● **Try it**
Apart from the pictures, which must be omitted, restate the data exactly.

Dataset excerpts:
^^^^^^^^

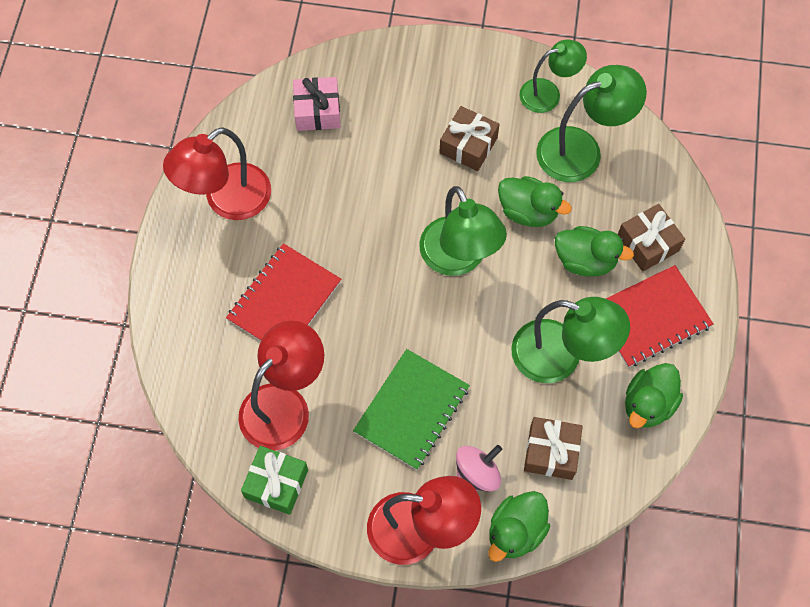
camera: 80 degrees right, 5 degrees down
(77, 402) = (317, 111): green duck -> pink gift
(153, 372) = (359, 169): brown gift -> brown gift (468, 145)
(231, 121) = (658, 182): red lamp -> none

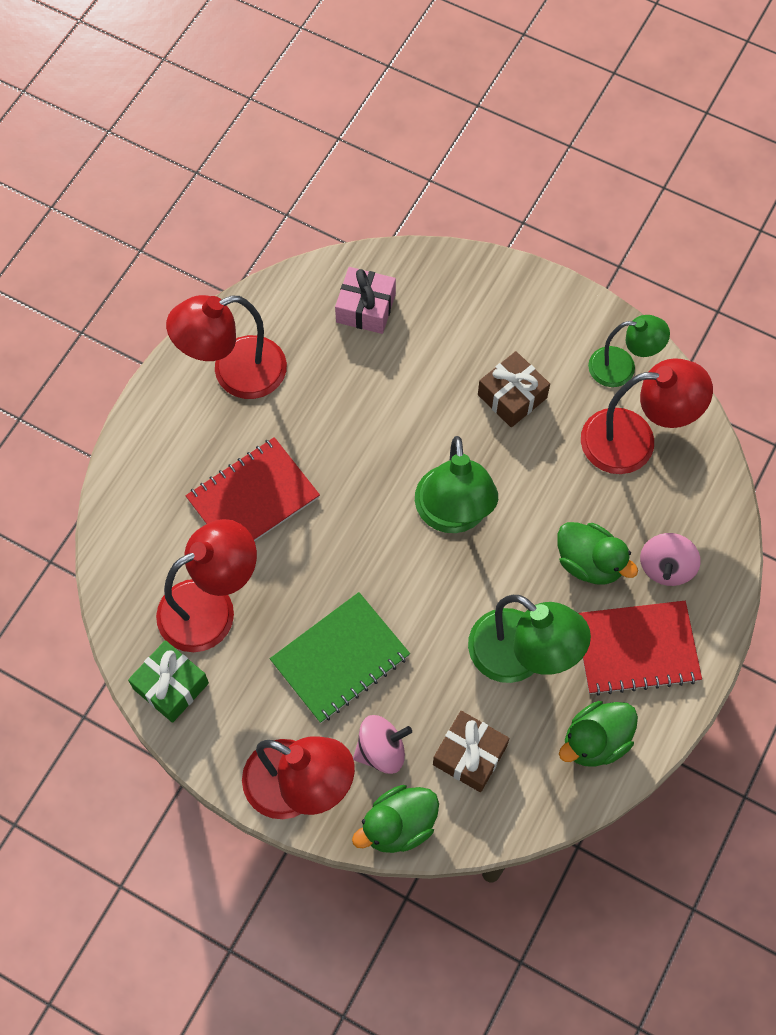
camera: 20 degrees right, 0 degrees up
(528, 211) = (548, 489): green duck -> none
(581, 150) = (634, 441): green lamp -> red lamp
(647, 243) = (666, 567): brown gift -> pink spinning top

^^^^^^^^

● **Expected output**
camera: 80 degrees right, 5 degrees down
(77, 402) = (317, 111): green duck -> pink gift
(153, 372) = (359, 169): brown gift -> brown gift (468, 145)
(231, 121) = (658, 182): red lamp -> none

camera: 20 degrees right, 0 degrees up
(528, 211) = (548, 489): green duck -> none
(581, 150) = (634, 441): green lamp -> red lamp
(647, 243) = (666, 567): brown gift -> pink spinning top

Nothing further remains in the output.